WHAT NEEDS TO BE DONE:
Pull out every line of the data below that contains the string "kern". Case matters.

TASK DATA:
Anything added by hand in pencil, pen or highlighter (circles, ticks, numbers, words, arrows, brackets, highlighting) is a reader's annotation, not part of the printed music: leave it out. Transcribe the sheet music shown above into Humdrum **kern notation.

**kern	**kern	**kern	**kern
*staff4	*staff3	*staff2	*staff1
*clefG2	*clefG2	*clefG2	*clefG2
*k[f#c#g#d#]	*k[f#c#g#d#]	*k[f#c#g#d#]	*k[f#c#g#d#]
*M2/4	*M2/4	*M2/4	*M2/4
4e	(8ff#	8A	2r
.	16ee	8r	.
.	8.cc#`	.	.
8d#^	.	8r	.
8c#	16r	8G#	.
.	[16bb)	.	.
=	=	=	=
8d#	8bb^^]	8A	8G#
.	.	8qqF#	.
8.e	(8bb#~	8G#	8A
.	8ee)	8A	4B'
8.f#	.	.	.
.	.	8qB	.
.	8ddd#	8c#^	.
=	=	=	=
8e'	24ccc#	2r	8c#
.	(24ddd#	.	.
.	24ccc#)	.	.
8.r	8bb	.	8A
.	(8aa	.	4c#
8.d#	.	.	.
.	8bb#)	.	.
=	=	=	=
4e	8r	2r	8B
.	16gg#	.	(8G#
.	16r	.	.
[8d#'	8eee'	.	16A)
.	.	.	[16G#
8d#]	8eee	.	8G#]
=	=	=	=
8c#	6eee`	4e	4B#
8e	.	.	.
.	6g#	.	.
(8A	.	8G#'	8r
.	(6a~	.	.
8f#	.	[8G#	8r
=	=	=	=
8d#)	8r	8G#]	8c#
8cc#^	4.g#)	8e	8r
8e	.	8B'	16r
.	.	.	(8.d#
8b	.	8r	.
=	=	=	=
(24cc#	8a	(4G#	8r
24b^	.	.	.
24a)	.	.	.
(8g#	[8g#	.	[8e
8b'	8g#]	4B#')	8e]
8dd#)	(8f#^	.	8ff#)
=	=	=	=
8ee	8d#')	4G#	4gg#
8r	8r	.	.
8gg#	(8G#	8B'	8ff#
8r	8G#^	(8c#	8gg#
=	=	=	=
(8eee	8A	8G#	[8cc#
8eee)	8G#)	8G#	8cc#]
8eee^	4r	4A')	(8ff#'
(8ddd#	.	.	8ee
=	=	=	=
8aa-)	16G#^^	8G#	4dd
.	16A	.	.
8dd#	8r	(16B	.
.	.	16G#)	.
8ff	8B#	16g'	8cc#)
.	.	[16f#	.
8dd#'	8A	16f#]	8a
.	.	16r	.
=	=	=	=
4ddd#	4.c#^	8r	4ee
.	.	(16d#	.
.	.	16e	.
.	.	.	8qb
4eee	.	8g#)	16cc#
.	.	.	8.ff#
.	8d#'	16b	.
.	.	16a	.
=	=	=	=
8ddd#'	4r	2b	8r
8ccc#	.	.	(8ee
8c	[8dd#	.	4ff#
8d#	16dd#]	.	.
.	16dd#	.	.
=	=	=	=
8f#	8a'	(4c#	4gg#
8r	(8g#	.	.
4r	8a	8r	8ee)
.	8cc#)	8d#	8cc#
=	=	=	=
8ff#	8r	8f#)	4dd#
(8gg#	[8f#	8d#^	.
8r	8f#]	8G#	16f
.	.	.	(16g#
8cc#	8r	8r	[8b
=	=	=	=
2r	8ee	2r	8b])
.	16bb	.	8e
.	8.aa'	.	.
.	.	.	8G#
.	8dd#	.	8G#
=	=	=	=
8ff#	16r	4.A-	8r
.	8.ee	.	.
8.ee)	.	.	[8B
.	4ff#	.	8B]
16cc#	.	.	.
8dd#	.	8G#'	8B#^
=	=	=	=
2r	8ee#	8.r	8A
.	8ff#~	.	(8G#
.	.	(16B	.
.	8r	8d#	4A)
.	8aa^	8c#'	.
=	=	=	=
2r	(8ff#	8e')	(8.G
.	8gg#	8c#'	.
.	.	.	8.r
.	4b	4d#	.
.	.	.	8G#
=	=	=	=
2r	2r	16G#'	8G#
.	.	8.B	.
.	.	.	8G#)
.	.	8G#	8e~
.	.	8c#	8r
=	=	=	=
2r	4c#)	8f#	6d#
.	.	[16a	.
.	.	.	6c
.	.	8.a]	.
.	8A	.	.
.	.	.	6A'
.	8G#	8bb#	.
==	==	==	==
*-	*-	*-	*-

ANSWER IN FULL:
Anything added by hand in pencil, pen or highlighter (circles, ticks, numbers, words, arrows, brackets, highlighting) is a reader's annotation, not part of the printed music: leave it out. Transcribe the sheet music shown above into Humdrum **kern notation.
**kern	**kern	**kern	**kern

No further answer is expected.